**TASK BRIEF:** Leaving out every picture, copy the lines of the data exactly, from the first through the line containing "purple cylinder [535,146,587,195] -> none".

**DATASET RECORDS:**
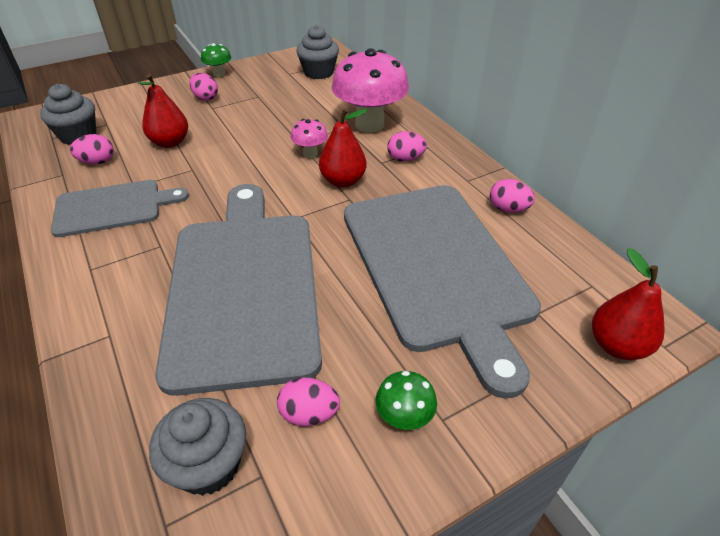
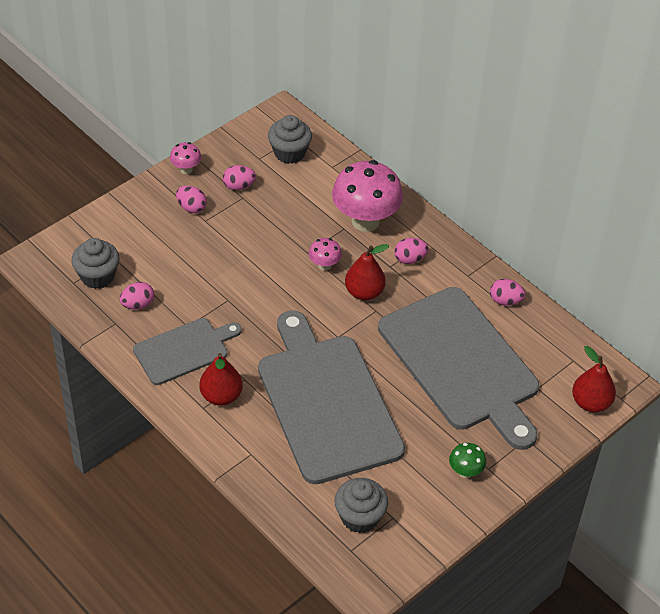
camera: 15 degrees left, 5 degrees up
red pear [138,74,188,148] -> red pear moved to [199,353,243,406]
green mushroom [201,43,231,77] -> pink mushroom [170,142,202,174]
pink egg [277,378,340,426] -> pink egg moved to [223,165,256,191]

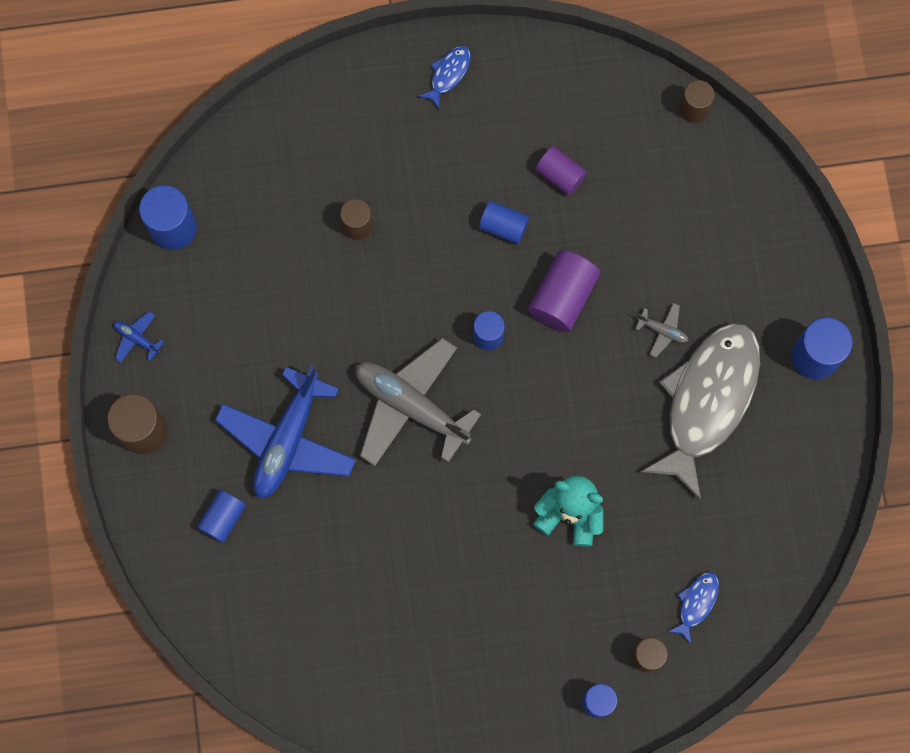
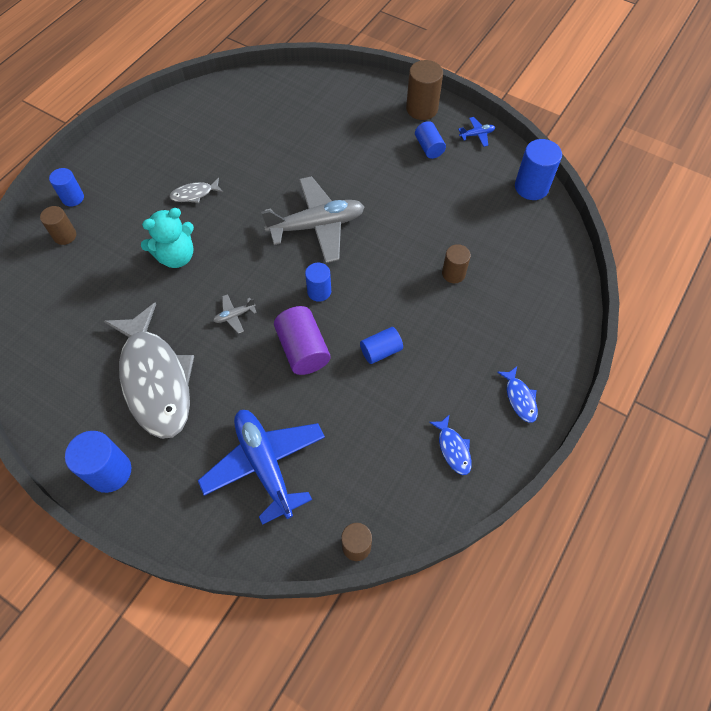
camera: 130 degrees right, 15 degrees down
blue cylinder [197,490,246,543] -> blue cylinder moved to [415,121,446,159]
blue plane [215,365,356,499] -> blue plane moved to [198,410,325,525]
purple cylinder [535,146,587,195] -> none
grey plane [635,303,688,358] -> grey plane moved to [213,294,257,334]
blue fish [667,572,719,644] -> blue fish moved to [429,414,472,475]
none -> grey fish [170,178,223,203]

**RESULT OF THE EXERCISE:**
camera: 15 degrees left, 5 degrees up
red pear [138,74,188,148] -> red pear moved to [199,353,243,406]
green mushroom [201,43,231,77] -> pink mushroom [170,142,202,174]
pink egg [277,378,340,426] -> pink egg moved to [223,165,256,191]

camera: 130 degrees right, 15 degrees down
blue cylinder [197,490,246,543] -> blue cylinder moved to [415,121,446,159]
blue plane [215,365,356,499] -> blue plane moved to [198,410,325,525]
purple cylinder [535,146,587,195] -> none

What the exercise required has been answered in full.